Record excerpts Start Marker

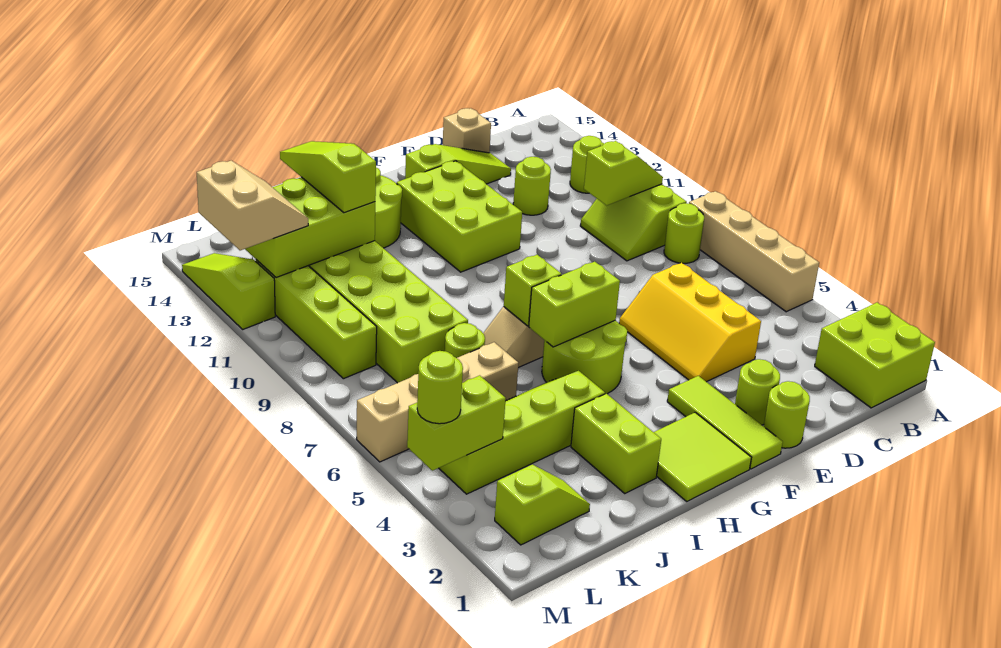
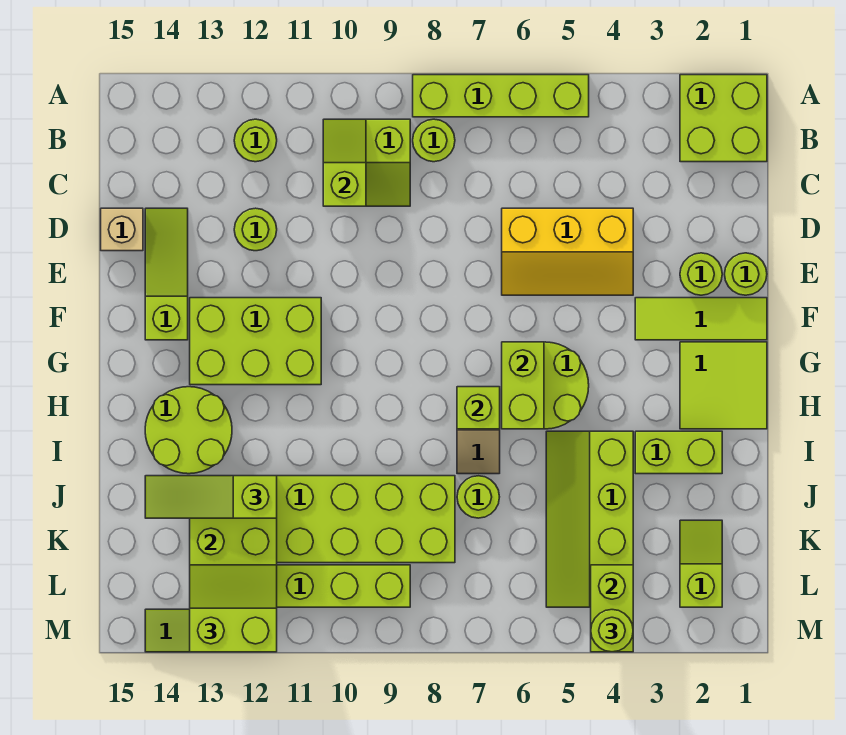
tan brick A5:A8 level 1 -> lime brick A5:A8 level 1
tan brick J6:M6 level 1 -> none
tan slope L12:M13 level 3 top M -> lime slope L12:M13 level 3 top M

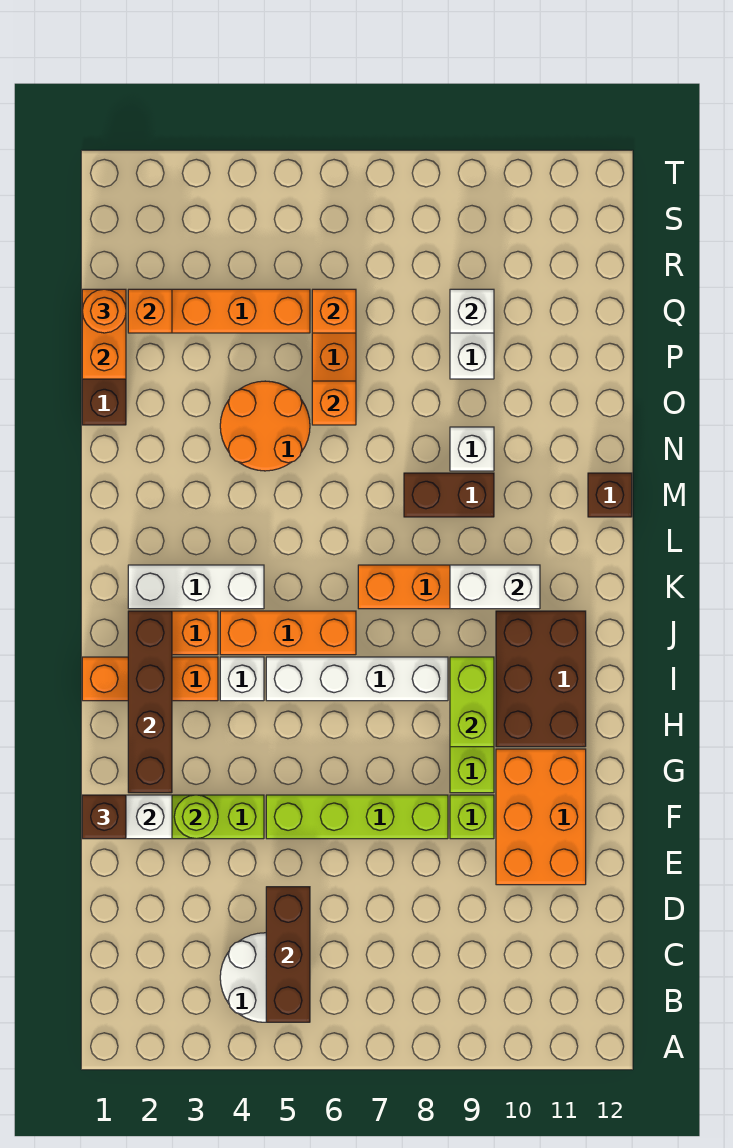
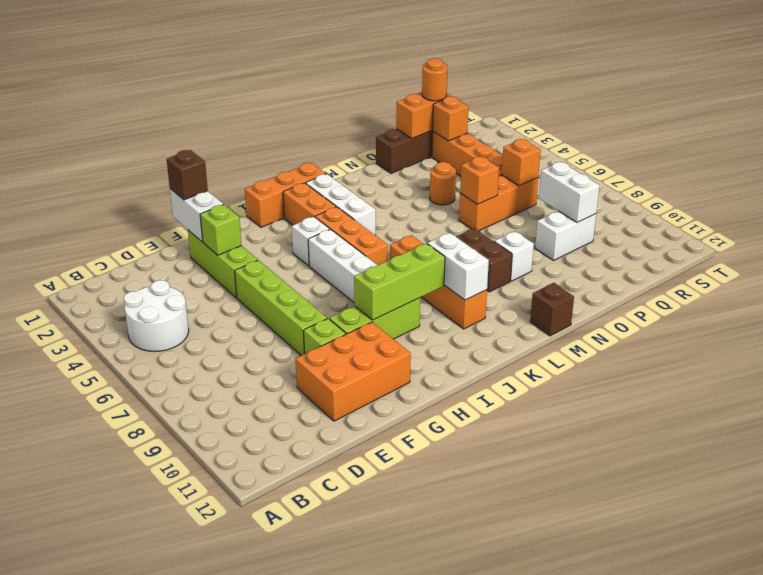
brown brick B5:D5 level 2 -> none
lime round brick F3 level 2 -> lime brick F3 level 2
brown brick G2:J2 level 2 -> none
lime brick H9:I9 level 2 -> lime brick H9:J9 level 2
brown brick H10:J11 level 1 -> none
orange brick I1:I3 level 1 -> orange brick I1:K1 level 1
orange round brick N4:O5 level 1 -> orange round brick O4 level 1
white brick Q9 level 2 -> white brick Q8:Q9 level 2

Record excerpts End Marker

Required work
Using the listing above, work out the number of lines that include "none". The reply is that number alone.

Reply
4